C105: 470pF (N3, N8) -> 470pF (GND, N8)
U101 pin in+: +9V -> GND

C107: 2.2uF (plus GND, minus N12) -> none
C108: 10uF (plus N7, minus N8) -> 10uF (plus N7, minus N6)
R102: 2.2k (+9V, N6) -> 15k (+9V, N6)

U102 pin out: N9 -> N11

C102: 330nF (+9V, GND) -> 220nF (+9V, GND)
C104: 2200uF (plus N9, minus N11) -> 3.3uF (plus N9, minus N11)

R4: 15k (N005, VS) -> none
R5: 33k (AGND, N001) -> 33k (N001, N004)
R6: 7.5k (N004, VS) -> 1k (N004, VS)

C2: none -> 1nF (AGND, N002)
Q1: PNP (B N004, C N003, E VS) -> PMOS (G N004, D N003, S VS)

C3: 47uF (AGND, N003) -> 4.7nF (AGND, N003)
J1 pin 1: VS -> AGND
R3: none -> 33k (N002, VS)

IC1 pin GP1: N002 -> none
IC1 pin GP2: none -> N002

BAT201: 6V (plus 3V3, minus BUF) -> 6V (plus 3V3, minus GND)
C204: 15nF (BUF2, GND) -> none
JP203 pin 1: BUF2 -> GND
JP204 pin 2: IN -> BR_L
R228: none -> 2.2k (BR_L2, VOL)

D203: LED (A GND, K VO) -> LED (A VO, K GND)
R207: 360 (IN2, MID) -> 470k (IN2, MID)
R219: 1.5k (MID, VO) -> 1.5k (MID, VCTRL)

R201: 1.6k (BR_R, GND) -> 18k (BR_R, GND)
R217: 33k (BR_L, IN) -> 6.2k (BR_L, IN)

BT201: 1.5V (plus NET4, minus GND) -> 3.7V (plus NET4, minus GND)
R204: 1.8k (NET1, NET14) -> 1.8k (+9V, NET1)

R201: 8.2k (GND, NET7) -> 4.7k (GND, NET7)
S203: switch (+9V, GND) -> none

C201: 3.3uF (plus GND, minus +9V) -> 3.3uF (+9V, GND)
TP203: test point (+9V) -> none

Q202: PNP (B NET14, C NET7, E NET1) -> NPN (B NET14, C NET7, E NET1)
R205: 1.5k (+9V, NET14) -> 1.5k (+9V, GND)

________________

◆ WHAT YOU HAVE TO DO ◆
Line by line, the listing above is to be transcribed exactly.

◆ FINISHED EXERCISE ◆
C105: 470pF (N3, N8) -> 470pF (GND, N8)
U101 pin in+: +9V -> GND

C107: 2.2uF (plus GND, minus N12) -> none
C108: 10uF (plus N7, minus N8) -> 10uF (plus N7, minus N6)
R102: 2.2k (+9V, N6) -> 15k (+9V, N6)

U102 pin out: N9 -> N11

C102: 330nF (+9V, GND) -> 220nF (+9V, GND)
C104: 2200uF (plus N9, minus N11) -> 3.3uF (plus N9, minus N11)

R4: 15k (N005, VS) -> none
R5: 33k (AGND, N001) -> 33k (N001, N004)
R6: 7.5k (N004, VS) -> 1k (N004, VS)

C2: none -> 1nF (AGND, N002)
Q1: PNP (B N004, C N003, E VS) -> PMOS (G N004, D N003, S VS)

C3: 47uF (AGND, N003) -> 4.7nF (AGND, N003)
J1 pin 1: VS -> AGND
R3: none -> 33k (N002, VS)

IC1 pin GP1: N002 -> none
IC1 pin GP2: none -> N002

BAT201: 6V (plus 3V3, minus BUF) -> 6V (plus 3V3, minus GND)
C204: 15nF (BUF2, GND) -> none
JP203 pin 1: BUF2 -> GND
JP204 pin 2: IN -> BR_L
R228: none -> 2.2k (BR_L2, VOL)

D203: LED (A GND, K VO) -> LED (A VO, K GND)
R207: 360 (IN2, MID) -> 470k (IN2, MID)
R219: 1.5k (MID, VO) -> 1.5k (MID, VCTRL)

R201: 1.6k (BR_R, GND) -> 18k (BR_R, GND)
R217: 33k (BR_L, IN) -> 6.2k (BR_L, IN)

BT201: 1.5V (plus NET4, minus GND) -> 3.7V (plus NET4, minus GND)
R204: 1.8k (NET1, NET14) -> 1.8k (+9V, NET1)

R201: 8.2k (GND, NET7) -> 4.7k (GND, NET7)
S203: switch (+9V, GND) -> none

C201: 3.3uF (plus GND, minus +9V) -> 3.3uF (+9V, GND)
TP203: test point (+9V) -> none

Q202: PNP (B NET14, C NET7, E NET1) -> NPN (B NET14, C NET7, E NET1)
R205: 1.5k (+9V, NET14) -> 1.5k (+9V, GND)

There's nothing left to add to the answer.